Prompt:
Below are records; copy every line among them that contains the word "truck".

━━━ Supplied records

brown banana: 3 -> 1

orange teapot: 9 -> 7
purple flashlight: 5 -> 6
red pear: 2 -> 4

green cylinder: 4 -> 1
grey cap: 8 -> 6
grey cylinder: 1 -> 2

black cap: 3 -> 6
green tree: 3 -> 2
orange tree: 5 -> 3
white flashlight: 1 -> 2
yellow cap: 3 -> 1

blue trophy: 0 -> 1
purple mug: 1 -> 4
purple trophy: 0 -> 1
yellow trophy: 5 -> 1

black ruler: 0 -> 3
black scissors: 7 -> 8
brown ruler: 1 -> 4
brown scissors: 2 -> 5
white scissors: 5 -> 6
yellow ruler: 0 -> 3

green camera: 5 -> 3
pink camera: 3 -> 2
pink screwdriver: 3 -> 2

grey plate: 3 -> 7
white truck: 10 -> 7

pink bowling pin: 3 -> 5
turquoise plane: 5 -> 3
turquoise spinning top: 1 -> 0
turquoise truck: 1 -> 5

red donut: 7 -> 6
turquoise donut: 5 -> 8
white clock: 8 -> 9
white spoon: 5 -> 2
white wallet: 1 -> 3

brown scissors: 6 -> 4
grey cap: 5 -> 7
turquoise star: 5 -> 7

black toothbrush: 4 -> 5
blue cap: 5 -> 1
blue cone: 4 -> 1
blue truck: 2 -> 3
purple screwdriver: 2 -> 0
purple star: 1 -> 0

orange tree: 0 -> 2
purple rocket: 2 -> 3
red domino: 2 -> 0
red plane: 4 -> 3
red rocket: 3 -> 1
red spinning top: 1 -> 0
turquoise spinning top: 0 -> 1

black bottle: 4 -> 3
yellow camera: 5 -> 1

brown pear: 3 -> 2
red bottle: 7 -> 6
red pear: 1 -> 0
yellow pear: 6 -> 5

━━━━━━

Final answer:
white truck: 10 -> 7
turquoise truck: 1 -> 5
blue truck: 2 -> 3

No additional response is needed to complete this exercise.